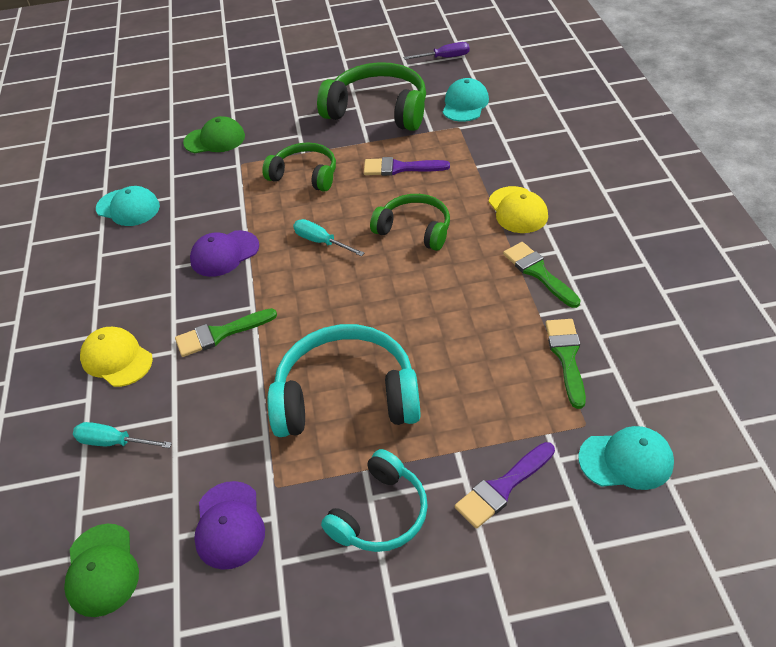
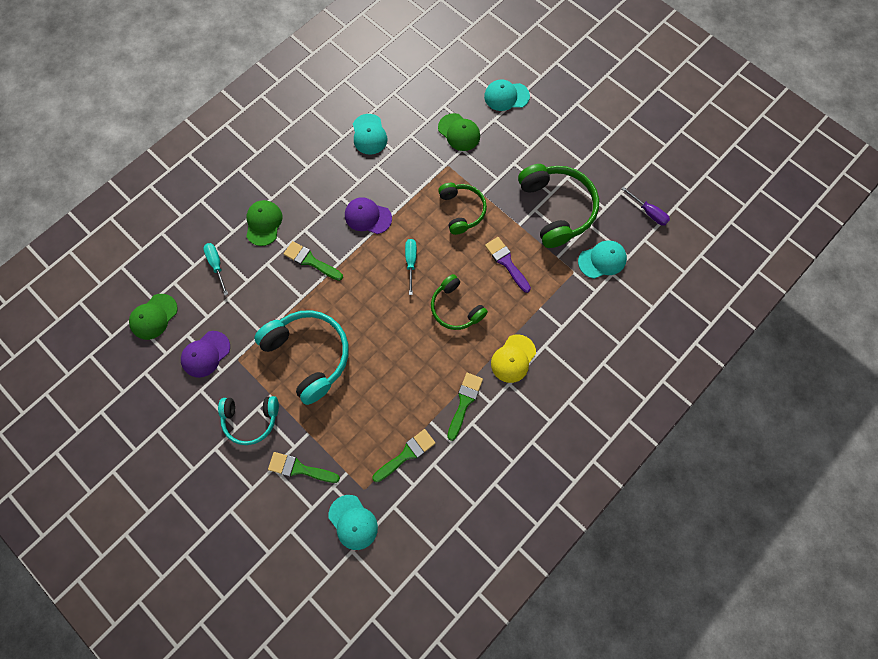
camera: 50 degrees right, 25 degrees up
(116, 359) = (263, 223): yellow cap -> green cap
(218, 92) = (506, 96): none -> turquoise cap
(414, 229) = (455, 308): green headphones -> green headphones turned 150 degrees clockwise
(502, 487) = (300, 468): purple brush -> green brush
* * *
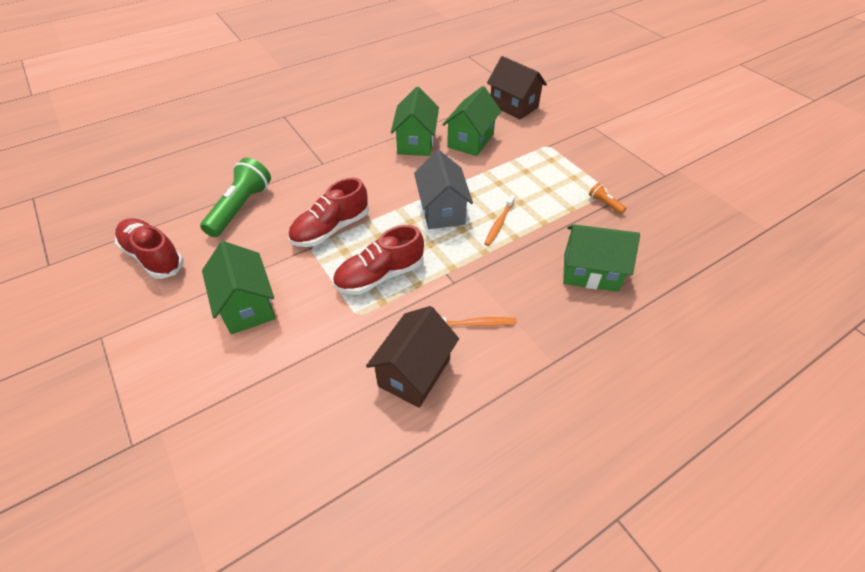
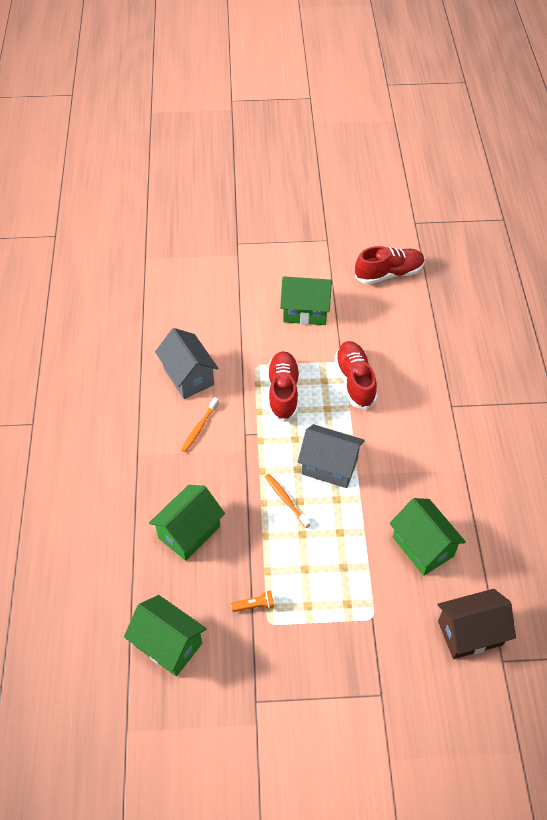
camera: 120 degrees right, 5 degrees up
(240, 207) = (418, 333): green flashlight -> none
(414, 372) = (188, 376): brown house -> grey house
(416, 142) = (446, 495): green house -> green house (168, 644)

[TRY IT]: Please reproduce, exactly as they appear above, the lines from the line containing "(240, 207) = (418, 333): green" up to and including the line containing "(416, 142) = (446, 495): green".

[WRITTEN ANSWER]:
(240, 207) = (418, 333): green flashlight -> none
(414, 372) = (188, 376): brown house -> grey house
(416, 142) = (446, 495): green house -> green house (168, 644)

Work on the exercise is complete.